Check every line of the data and copy the ones where "purple" appears.

RECORDS SHOWN
-.-.-

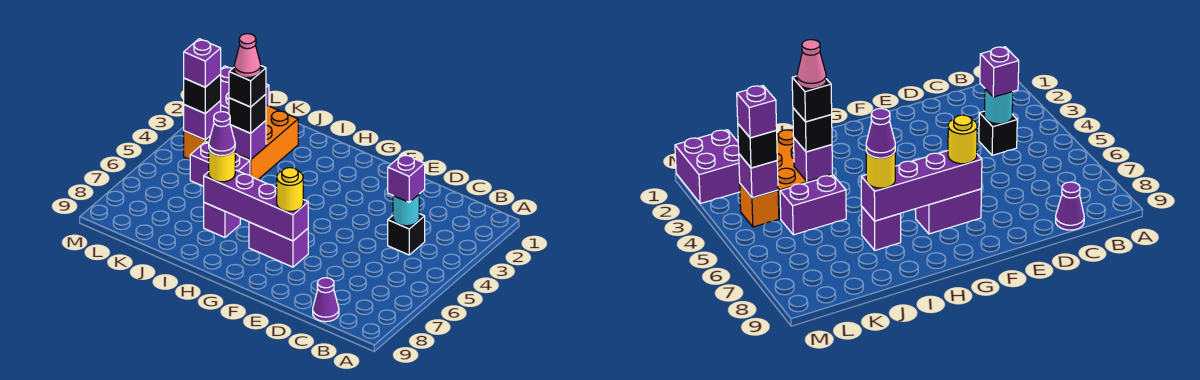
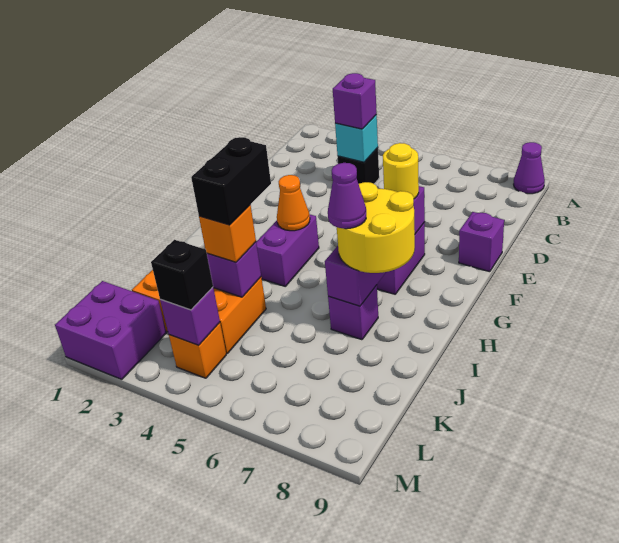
cyan round brick C4 level 2 -> cyan brick C4 level 2
purple cone C9 level 1 -> purple cone A9 level 1
none -> orange cone G4 level 2
yellow round brick I7 level 3 -> yellow round brick H7:I8 level 3
black brick J4 level 3 -> orange brick J4 level 3
black brick J4 level 4 -> black brick I4:J4 level 4
pink cone J4 level 5 -> none
purple brick J5:K5 level 1 -> purple brick G4:H4 level 1
purple brick L4 level 4 -> purple brick E9 level 1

-.-.-

YOUR RESPONSE
purple cone C9 level 1 -> purple cone A9 level 1
purple brick J5:K5 level 1 -> purple brick G4:H4 level 1
purple brick L4 level 4 -> purple brick E9 level 1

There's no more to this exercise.